TO-DO ITEM:
In the records below, repeat exactly the lines between the line holding "[(381,0),(392,29),(446,8),(442,0),(381,0)]" and the line holding "[(234,249),(223,254),(226,261),(237,257),(234,249)]", inclusive, and drop the pictures.

Per-object polygon outlines:
··········

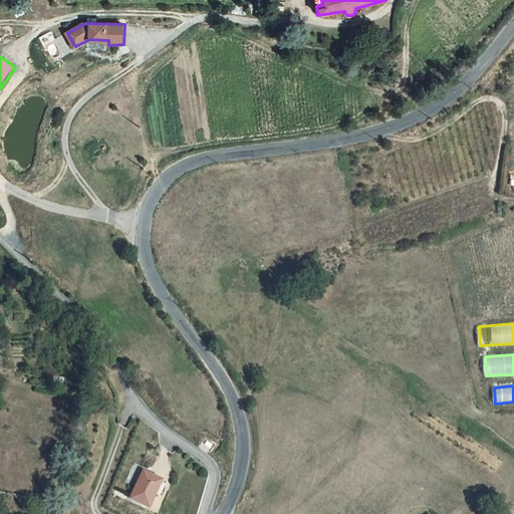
[(134,497),(151,506),(165,480),(148,471),(134,497)]
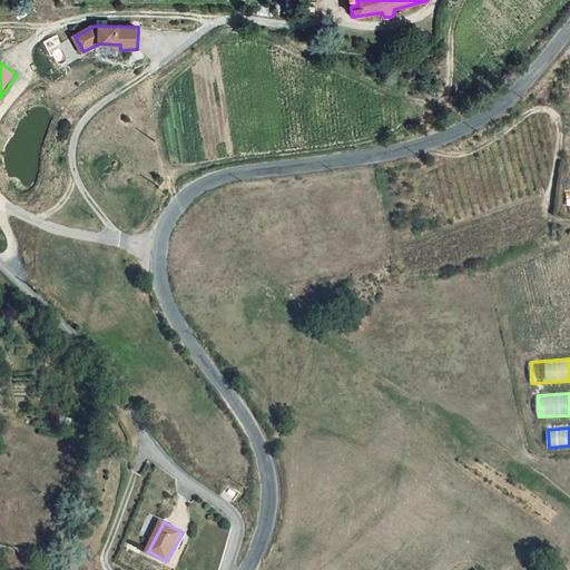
All buildings are outlined.
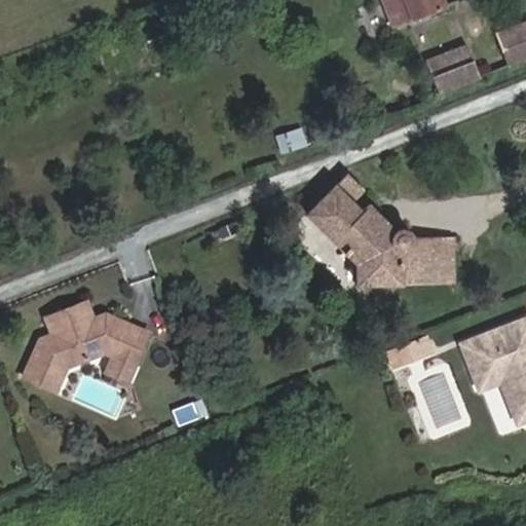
[(381,0),(392,29),(446,8),(442,0),(381,0)]
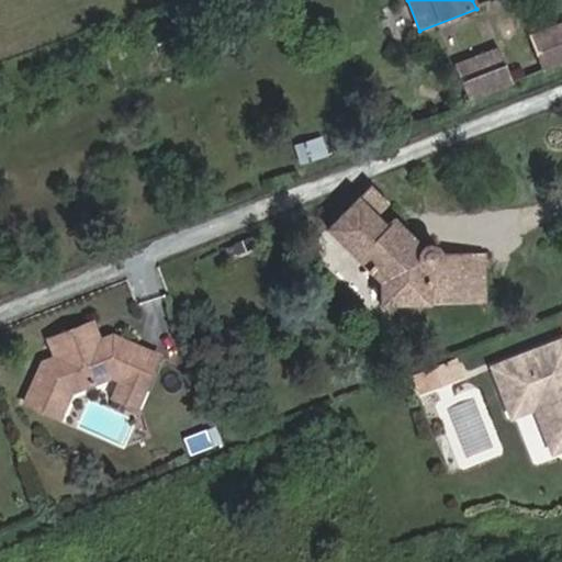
[(543,74),(561,65),(561,23),(529,36),(543,74)]
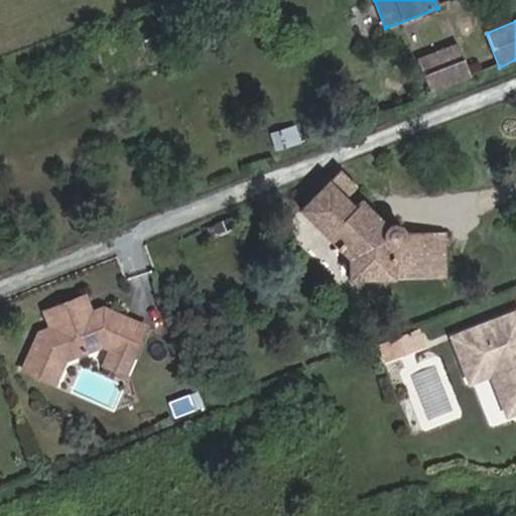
[(431,93),(472,78),(459,44),(418,59),(431,93)]
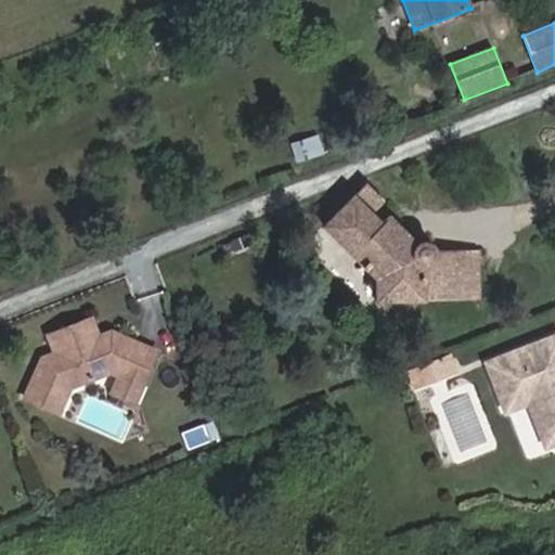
[(304,139),(288,144),(297,164),(312,158),(304,139)]
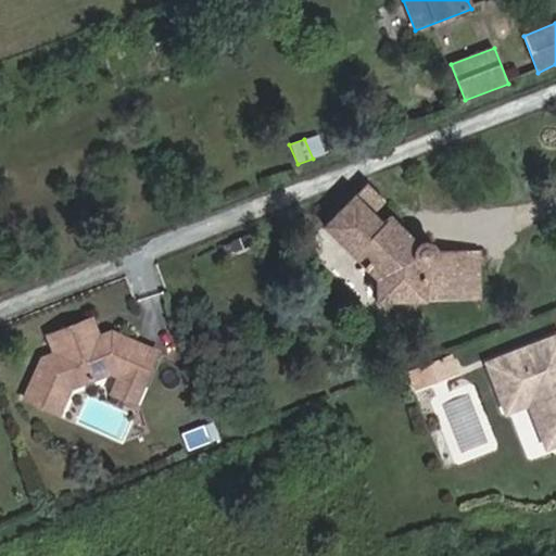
[(420,241),(417,243),(391,217),(384,225),(371,212),(384,200),(366,184),(324,227),(377,279),(384,279),(384,300),(464,299),(464,251),(437,251),(432,244),(427,242),(420,241)]
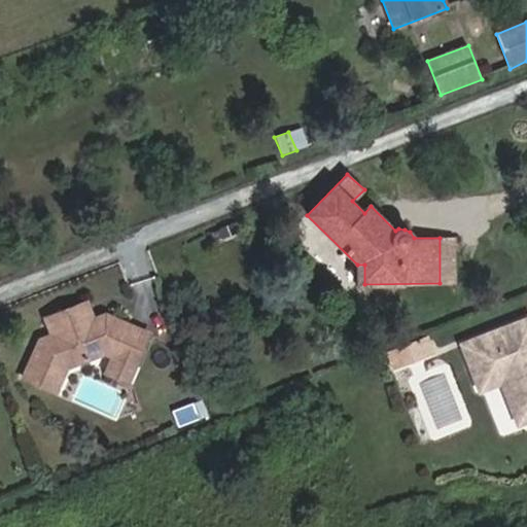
[(247,226),(237,231),(239,238),(250,235),(247,226)]
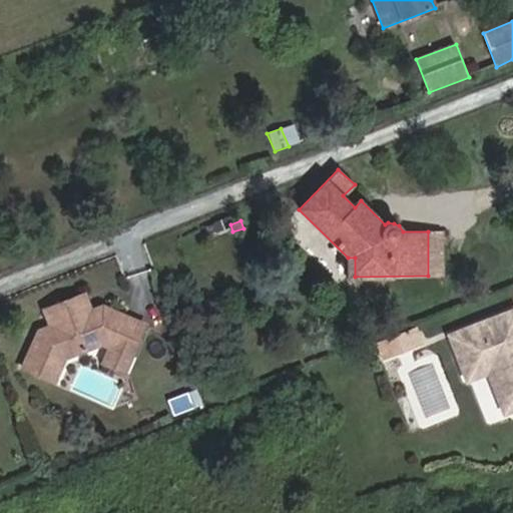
[(215,229),(218,236),(232,231),(230,224),(215,229)]
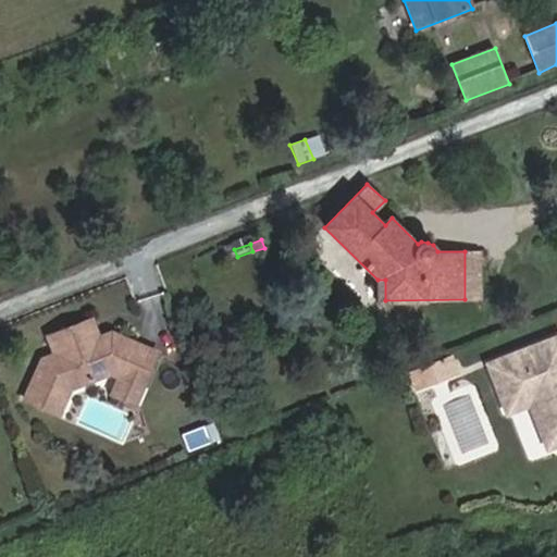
[(234,249),(223,254),(226,261),(237,257),(234,249)]
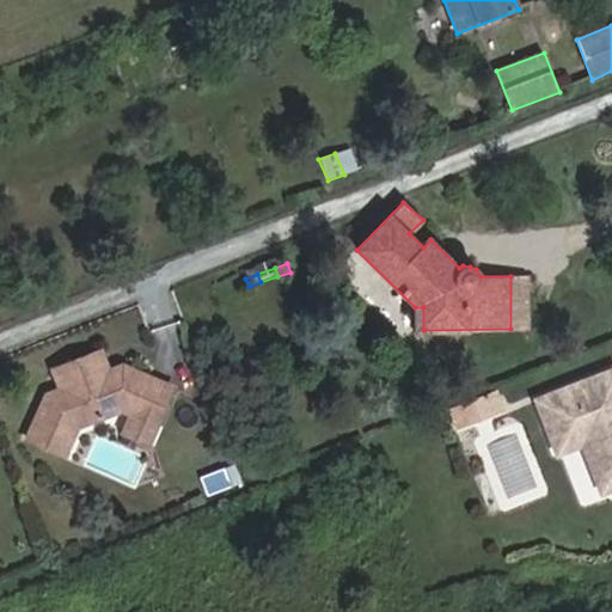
[(510,329),(527,330),(528,276),(510,276),(510,329)]
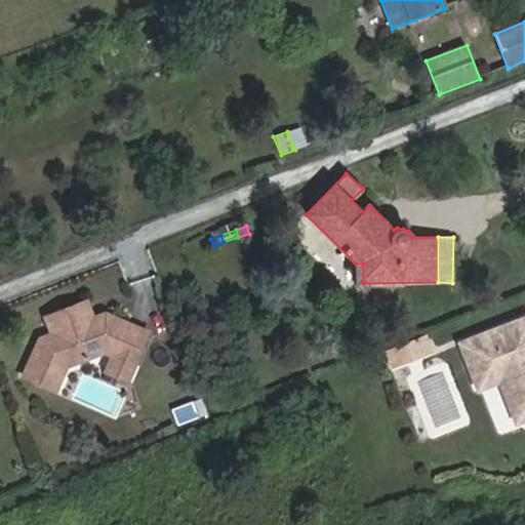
[(138,367),(150,336),(104,315),(91,320),(85,300),(44,318),(51,334),(40,340),(22,377),(54,393),(66,363),(101,350),(111,355),(138,367)]
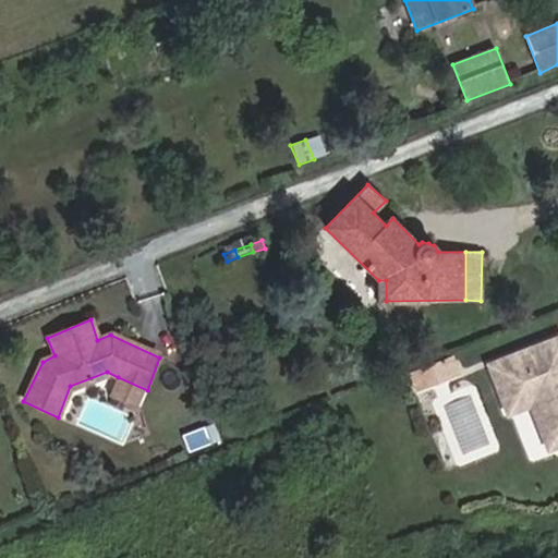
[(557,372),(540,338),(476,370),(493,402),(516,392),(522,407),(543,448),(557,440),(557,372)]
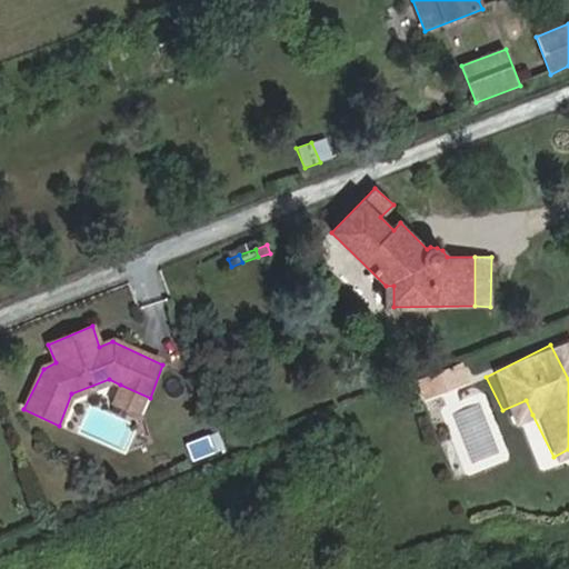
[(450,386),(462,381),(455,363),(442,368),(450,386)]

··········

SOLVED EXERCISE:
[(381,0),(392,29),(446,8),(442,0),(381,0)]
[(543,74),(561,65),(561,23),(529,36),(543,74)]
[(431,93),(472,78),(459,44),(418,59),(431,93)]
[(304,139),(288,144),(297,164),(312,158),(304,139)]
[(420,241),(417,243),(391,217),(384,225),(371,212),(384,200),(366,184),(324,227),(377,279),(384,279),(384,300),(464,299),(464,251),(437,251),(432,244),(427,242),(420,241)]
[(247,226),(237,231),(239,238),(250,235),(247,226)]
[(215,229),(218,236),(232,231),(230,224),(215,229)]
[(234,249),(223,254),(226,261),(237,257),(234,249)]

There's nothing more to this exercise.